- _Exercise directions_
After locating the line that contains "shifted | white" in the data below, set down exactly that line and each one after it through the line that contains "bright yellow citrus", and nothing more.

- _Data records_
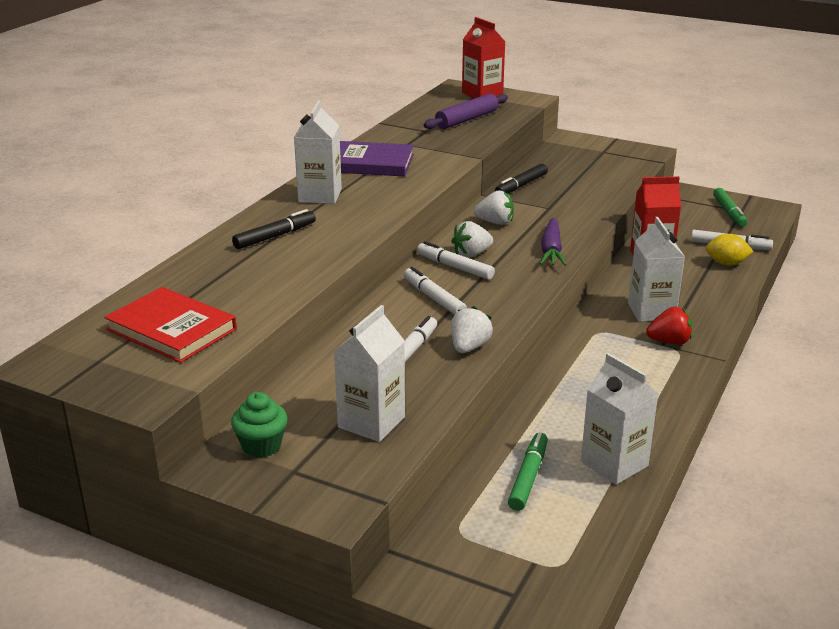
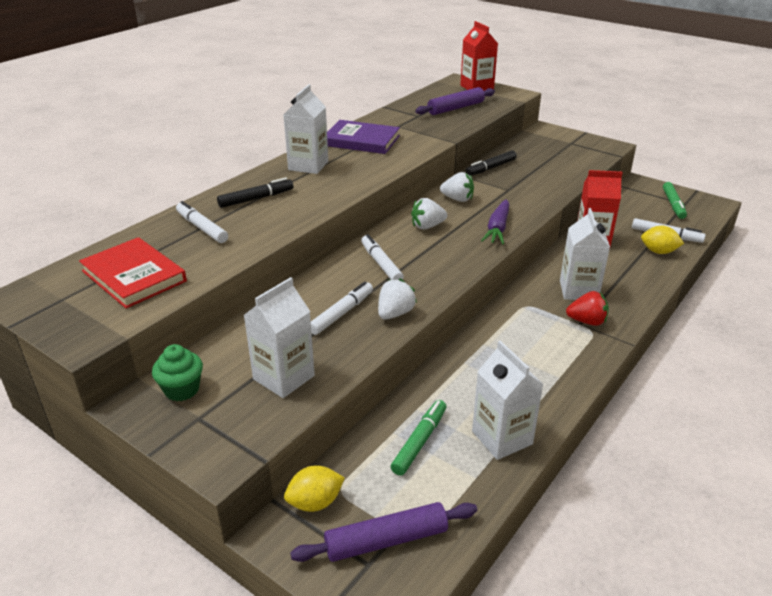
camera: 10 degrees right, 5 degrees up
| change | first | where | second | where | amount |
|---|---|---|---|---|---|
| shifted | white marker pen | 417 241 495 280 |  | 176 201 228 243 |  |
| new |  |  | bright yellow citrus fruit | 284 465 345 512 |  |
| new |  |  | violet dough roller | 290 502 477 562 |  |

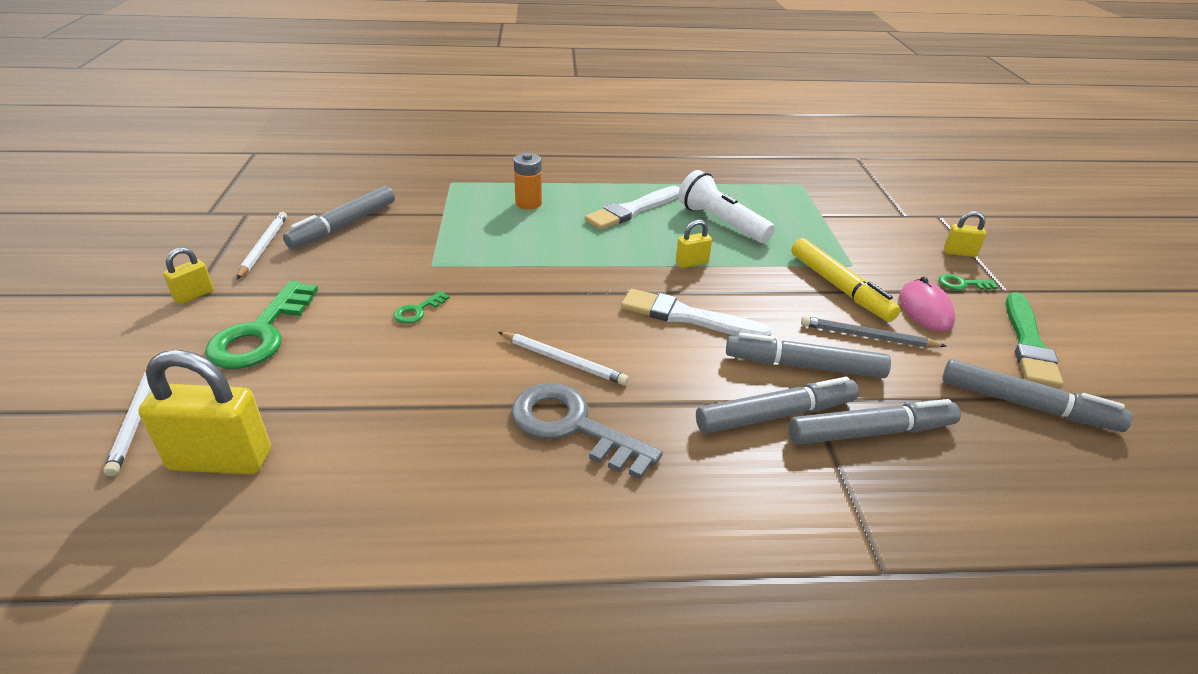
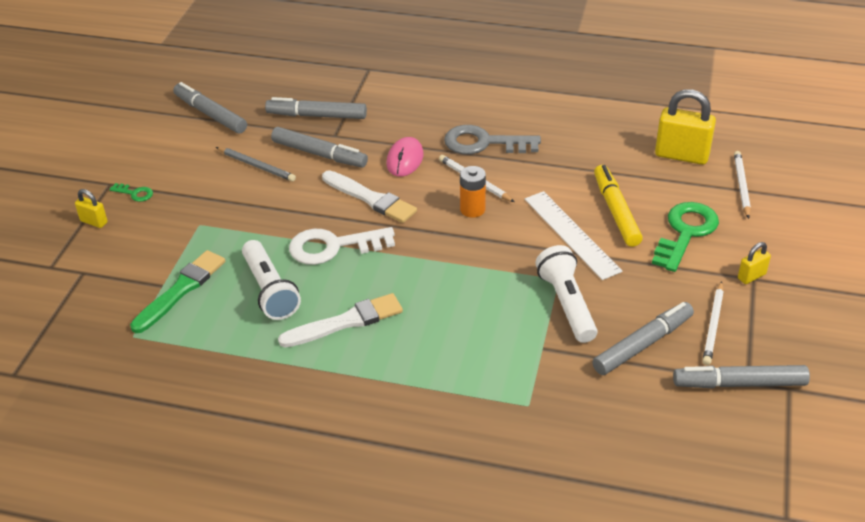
camera: 160 degrees left, 5 degrees up
| change | first | where | second | where | amount |
|---|---|---|---|---|---|
| shifted | green brush | 1006 292 1064 389 |  | 130 250 225 333 |  |
| swapped | bright yellow padlock | 676 220 712 268 | white door key | 289 227 395 265 |  |
| shifted | pink computer mouse | 899 277 955 332 |  | 386 137 423 177 |  |
| rotated | ash-grey door key | 511 383 663 479 |  | 444 125 541 154 | 135 degrees clockwise |
| shifted | orange-coloured battery | 514 153 542 210 |  | 460 166 486 218 |  |
| swapped | green door key | 393 291 450 324 | white straightedge | 525 191 622 280 |  |
| new |  |  | white flashlight | 535 245 597 343 |  |
| shifted | bright yellow marker pen | 791 238 901 322 |  | 594 165 643 247 |  |
| shifted | ash-grey marker pen | 696 377 859 434 |  | 673 365 810 388 |  |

- _Your response_
| shifted | white marker pen | 417 241 495 280 |  | 176 201 228 243 |  |
| new |  |  | bright yellow citrus fruit | 284 465 345 512 |  |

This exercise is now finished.